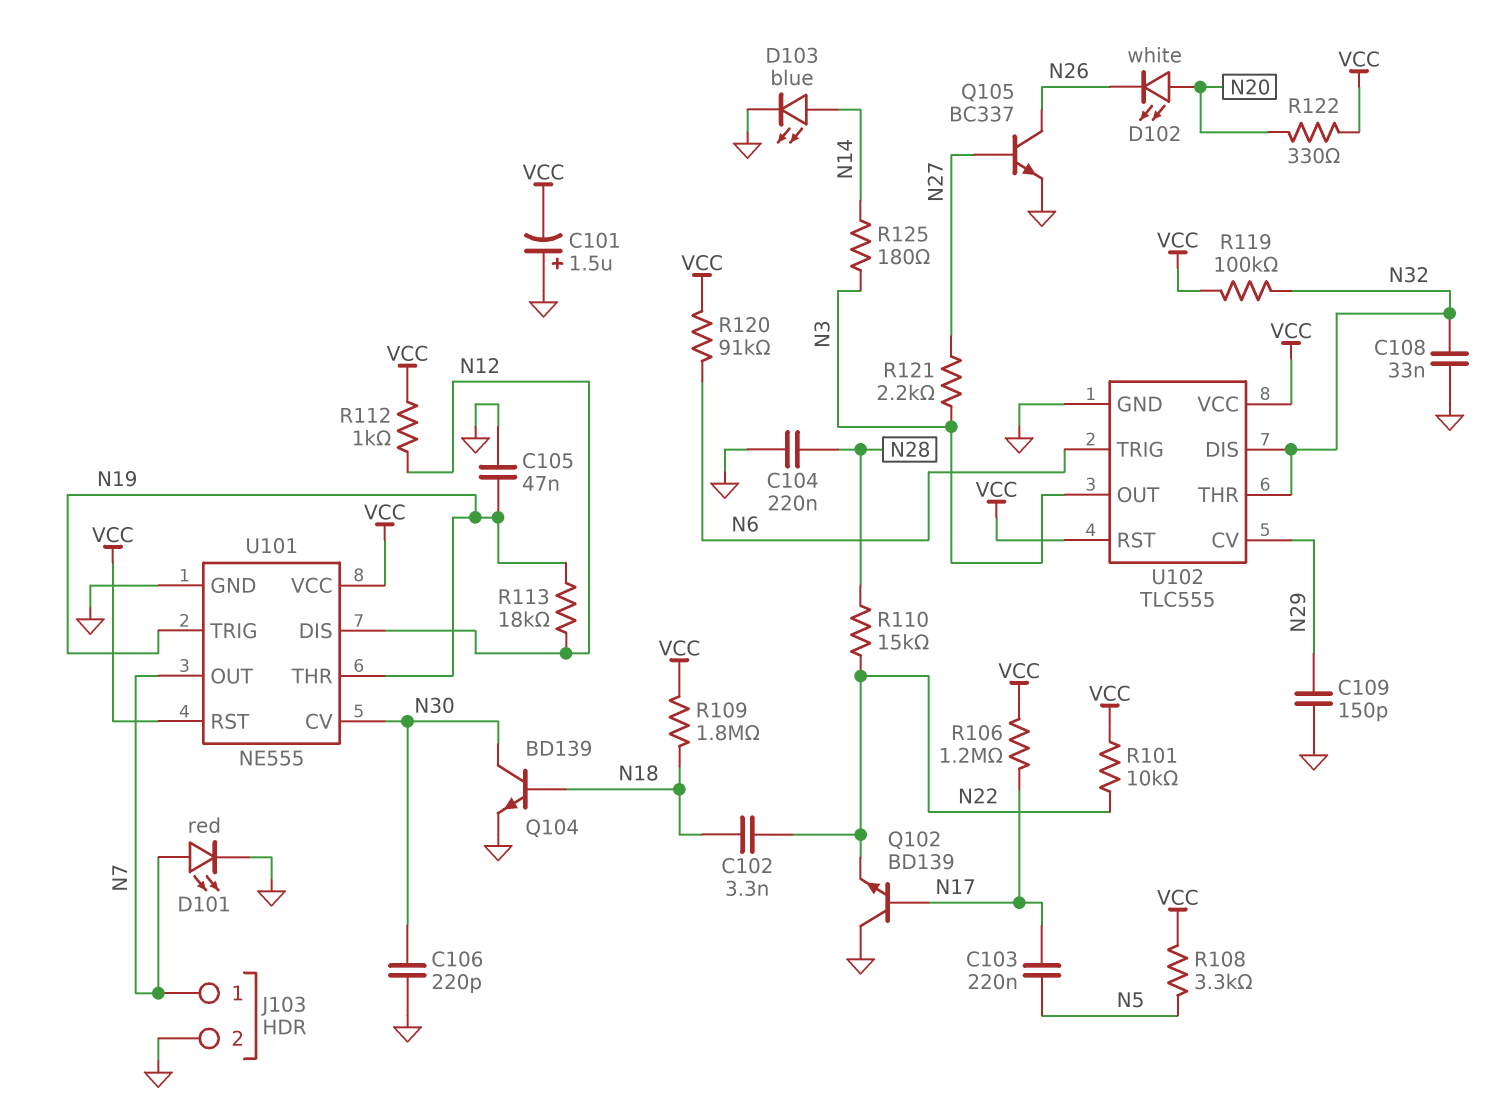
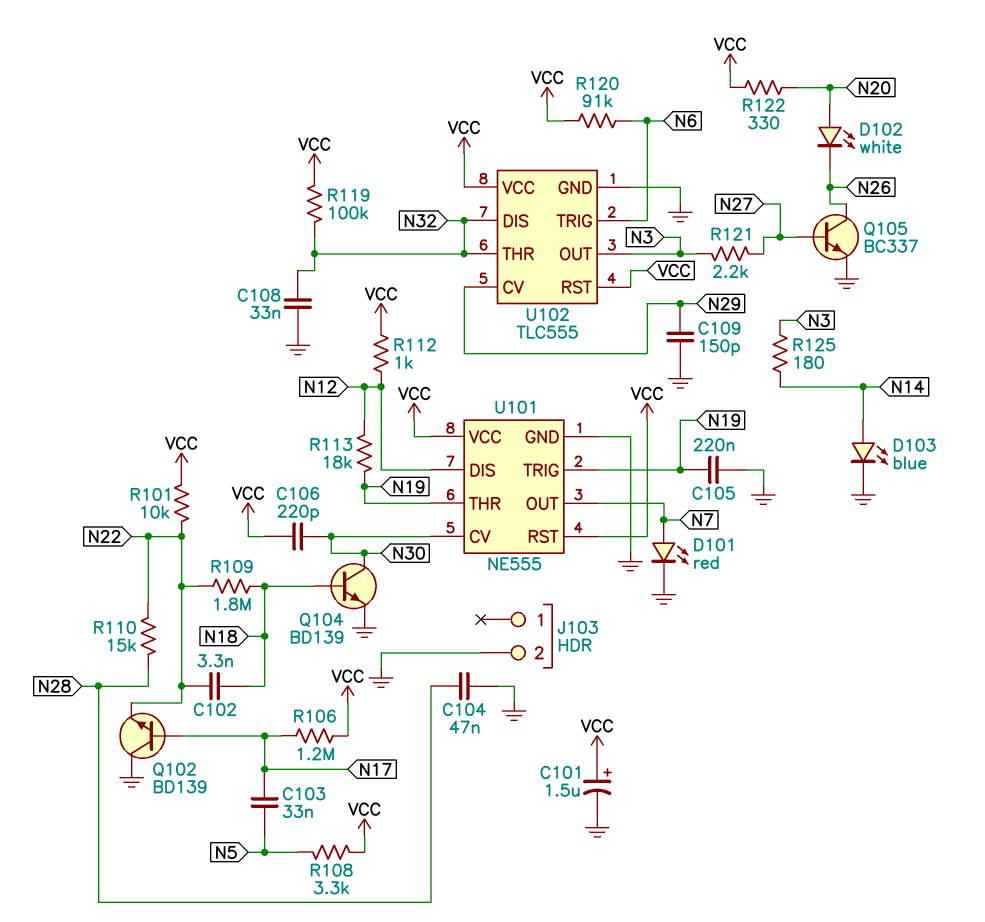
C101: 1.5uF (plus GND, minus VCC) -> 1.5uF (plus VCC, minus GND)
C103: 220nF (N5, N17) -> 33nF (N5, N17)
C104: 220nF (GND, N28) -> 47nF (GND, N28)
C105: 47nF (GND, N19) -> 220nF (GND, N19)
C106: 220pF (GND, N30) -> 220pF (N30, VCC)
J103 pin 1: N7 -> none
R109: 1.8M (N18, VCC) -> 1.8M (N18, N22)

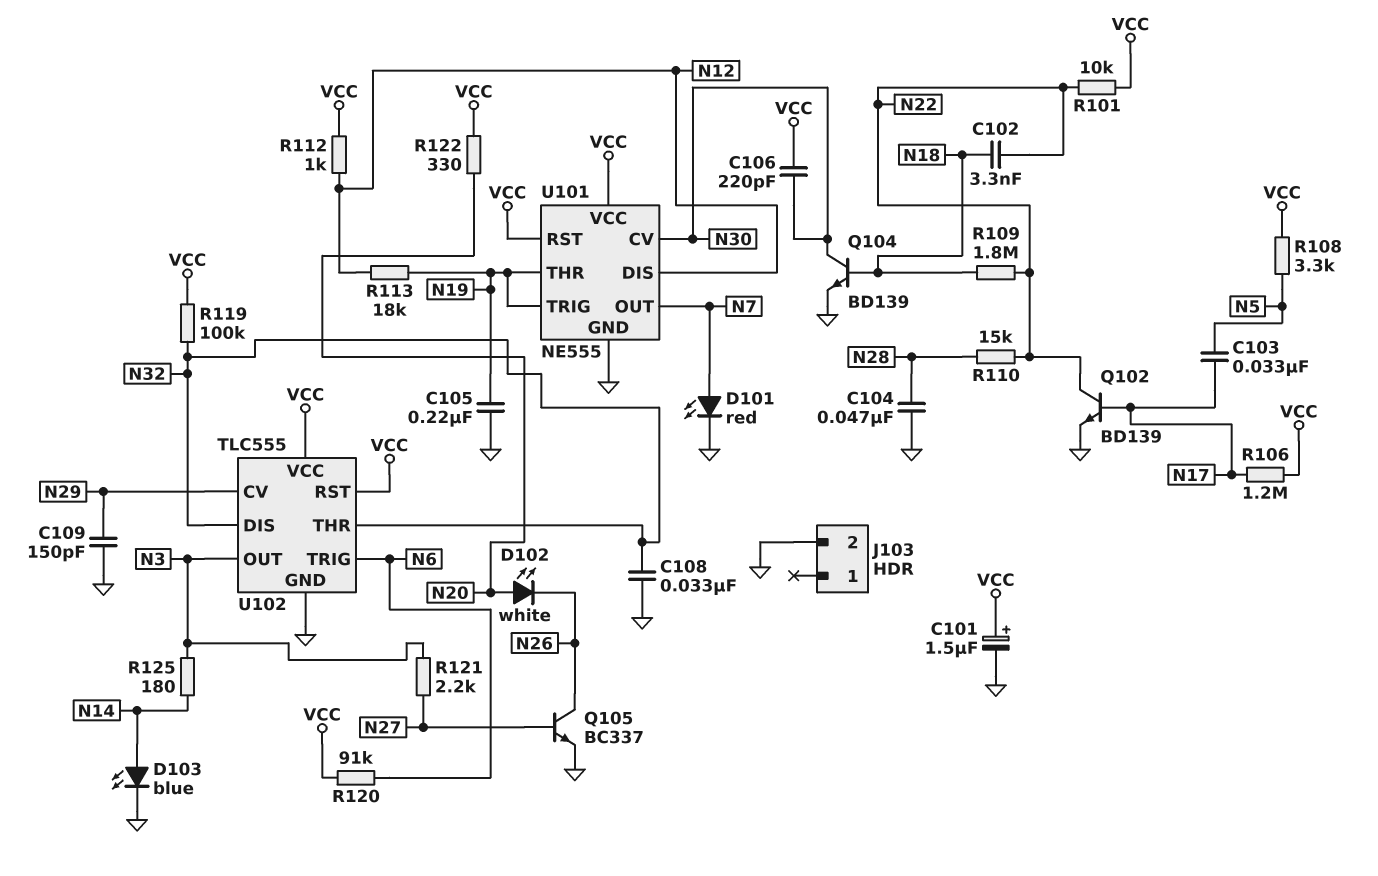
Q102: NPN BD139 (B N17, C GND, E N22) -> NPN BD139 (B N17, C N22, E GND)

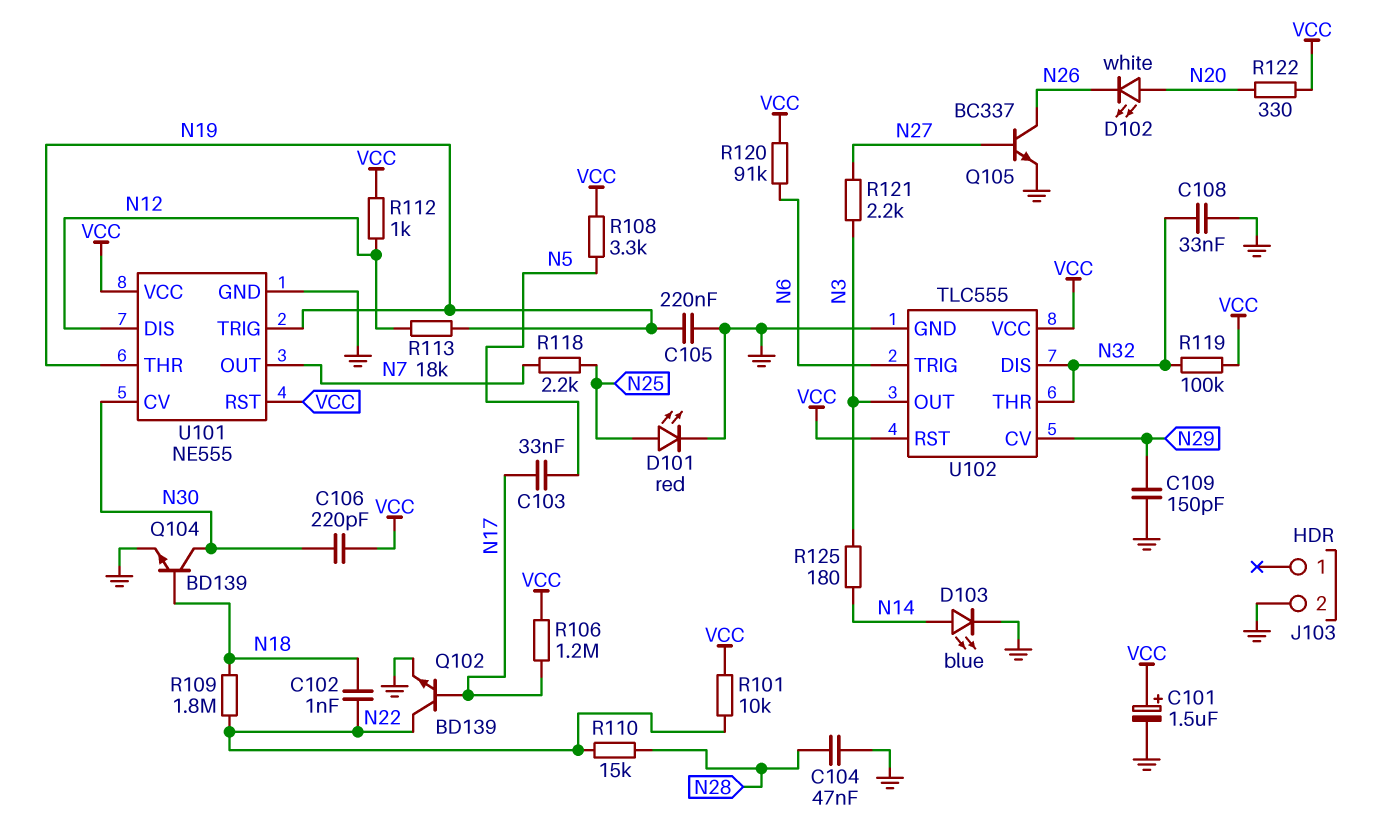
C102: 3.3nF (N18, N22) -> 1nF (N18, N22)
D101: LED red (A N7, K GND) -> LED red (A N25, K GND)
R118: none -> 2.2k (N7, N25)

Exercise objective: With pictures omitted, restate exactly every line from the one containing "C105: 47nF (GND, N19) -> 220nF (GND, N19)" through the last line of the material, inclusive.

Response:
C105: 47nF (GND, N19) -> 220nF (GND, N19)
C106: 220pF (GND, N30) -> 220pF (N30, VCC)
J103 pin 1: N7 -> none
R109: 1.8M (N18, VCC) -> 1.8M (N18, N22)

Q102: NPN BD139 (B N17, C GND, E N22) -> NPN BD139 (B N17, C N22, E GND)

C102: 3.3nF (N18, N22) -> 1nF (N18, N22)
D101: LED red (A N7, K GND) -> LED red (A N25, K GND)
R118: none -> 2.2k (N7, N25)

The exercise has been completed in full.